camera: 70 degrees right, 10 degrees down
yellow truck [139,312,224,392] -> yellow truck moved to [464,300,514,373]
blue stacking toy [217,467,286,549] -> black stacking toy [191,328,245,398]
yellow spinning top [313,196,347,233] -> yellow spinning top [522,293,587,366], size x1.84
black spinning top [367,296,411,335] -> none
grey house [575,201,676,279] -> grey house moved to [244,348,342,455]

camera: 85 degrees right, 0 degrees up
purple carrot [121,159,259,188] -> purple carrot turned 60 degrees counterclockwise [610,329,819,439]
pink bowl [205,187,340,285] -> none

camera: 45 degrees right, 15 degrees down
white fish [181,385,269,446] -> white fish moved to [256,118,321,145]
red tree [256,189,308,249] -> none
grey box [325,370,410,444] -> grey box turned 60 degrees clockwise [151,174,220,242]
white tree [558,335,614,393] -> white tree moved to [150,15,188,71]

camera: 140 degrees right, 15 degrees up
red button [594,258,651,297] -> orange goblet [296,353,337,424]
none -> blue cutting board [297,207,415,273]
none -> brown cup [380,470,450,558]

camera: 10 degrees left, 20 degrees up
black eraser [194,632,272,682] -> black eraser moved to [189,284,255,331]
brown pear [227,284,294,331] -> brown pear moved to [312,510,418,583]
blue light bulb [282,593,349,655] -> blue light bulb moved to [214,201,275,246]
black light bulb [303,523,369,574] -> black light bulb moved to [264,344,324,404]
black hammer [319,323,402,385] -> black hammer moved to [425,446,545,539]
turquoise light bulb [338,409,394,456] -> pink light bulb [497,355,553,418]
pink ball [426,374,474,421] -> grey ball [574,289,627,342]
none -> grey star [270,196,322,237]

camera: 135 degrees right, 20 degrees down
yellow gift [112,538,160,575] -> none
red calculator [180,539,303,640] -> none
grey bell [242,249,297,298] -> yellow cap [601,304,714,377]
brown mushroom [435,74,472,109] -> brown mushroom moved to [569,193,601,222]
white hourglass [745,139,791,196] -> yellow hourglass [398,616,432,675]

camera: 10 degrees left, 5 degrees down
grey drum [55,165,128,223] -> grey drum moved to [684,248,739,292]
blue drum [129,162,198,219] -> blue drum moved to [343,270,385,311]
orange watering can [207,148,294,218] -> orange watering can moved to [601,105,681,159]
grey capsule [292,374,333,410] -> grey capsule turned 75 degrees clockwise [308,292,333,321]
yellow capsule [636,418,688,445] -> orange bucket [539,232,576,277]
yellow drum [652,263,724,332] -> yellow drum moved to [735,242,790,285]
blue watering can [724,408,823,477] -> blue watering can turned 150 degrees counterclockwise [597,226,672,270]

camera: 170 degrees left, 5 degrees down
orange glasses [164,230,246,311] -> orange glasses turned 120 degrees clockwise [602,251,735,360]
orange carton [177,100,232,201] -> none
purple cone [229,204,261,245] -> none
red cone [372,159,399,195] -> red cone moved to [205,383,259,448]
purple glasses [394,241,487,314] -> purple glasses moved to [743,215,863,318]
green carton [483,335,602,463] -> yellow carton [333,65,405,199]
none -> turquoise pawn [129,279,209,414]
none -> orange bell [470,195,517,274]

§ To do
Repeat the material above exactly, including every line.

§ Reply
camera: 70 degrees right, 10 degrees down
yellow truck [139,312,224,392] -> yellow truck moved to [464,300,514,373]
blue stacking toy [217,467,286,549] -> black stacking toy [191,328,245,398]
yellow spinning top [313,196,347,233] -> yellow spinning top [522,293,587,366], size x1.84
black spinning top [367,296,411,335] -> none
grey house [575,201,676,279] -> grey house moved to [244,348,342,455]

camera: 85 degrees right, 0 degrees up
purple carrot [121,159,259,188] -> purple carrot turned 60 degrees counterclockwise [610,329,819,439]
pink bowl [205,187,340,285] -> none

camera: 45 degrees right, 15 degrees down
white fish [181,385,269,446] -> white fish moved to [256,118,321,145]
red tree [256,189,308,249] -> none
grey box [325,370,410,444] -> grey box turned 60 degrees clockwise [151,174,220,242]
white tree [558,335,614,393] -> white tree moved to [150,15,188,71]

camera: 140 degrees right, 15 degrees up
red button [594,258,651,297] -> orange goblet [296,353,337,424]
none -> blue cutting board [297,207,415,273]
none -> brown cup [380,470,450,558]

camera: 10 degrees left, 20 degrees up
black eraser [194,632,272,682] -> black eraser moved to [189,284,255,331]
brown pear [227,284,294,331] -> brown pear moved to [312,510,418,583]
blue light bulb [282,593,349,655] -> blue light bulb moved to [214,201,275,246]
black light bulb [303,523,369,574] -> black light bulb moved to [264,344,324,404]
black hammer [319,323,402,385] -> black hammer moved to [425,446,545,539]
turquoise light bulb [338,409,394,456] -> pink light bulb [497,355,553,418]
pink ball [426,374,474,421] -> grey ball [574,289,627,342]
none -> grey star [270,196,322,237]

camera: 135 degrees right, 20 degrees down
yellow gift [112,538,160,575] -> none
red calculator [180,539,303,640] -> none
grey bell [242,249,297,298] -> yellow cap [601,304,714,377]
brown mushroom [435,74,472,109] -> brown mushroom moved to [569,193,601,222]
white hourglass [745,139,791,196] -> yellow hourglass [398,616,432,675]

camera: 10 degrees left, 5 degrees down
grey drum [55,165,128,223] -> grey drum moved to [684,248,739,292]
blue drum [129,162,198,219] -> blue drum moved to [343,270,385,311]
orange watering can [207,148,294,218] -> orange watering can moved to [601,105,681,159]
grey capsule [292,374,333,410] -> grey capsule turned 75 degrees clockwise [308,292,333,321]
yellow capsule [636,418,688,445] -> orange bucket [539,232,576,277]
yellow drum [652,263,724,332] -> yellow drum moved to [735,242,790,285]
blue watering can [724,408,823,477] -> blue watering can turned 150 degrees counterclockwise [597,226,672,270]

camera: 170 degrees left, 5 degrees down
orange glasses [164,230,246,311] -> orange glasses turned 120 degrees clockwise [602,251,735,360]
orange carton [177,100,232,201] -> none
purple cone [229,204,261,245] -> none
red cone [372,159,399,195] -> red cone moved to [205,383,259,448]
purple glasses [394,241,487,314] -> purple glasses moved to [743,215,863,318]
green carton [483,335,602,463] -> yellow carton [333,65,405,199]
none -> turquoise pawn [129,279,209,414]
none -> orange bell [470,195,517,274]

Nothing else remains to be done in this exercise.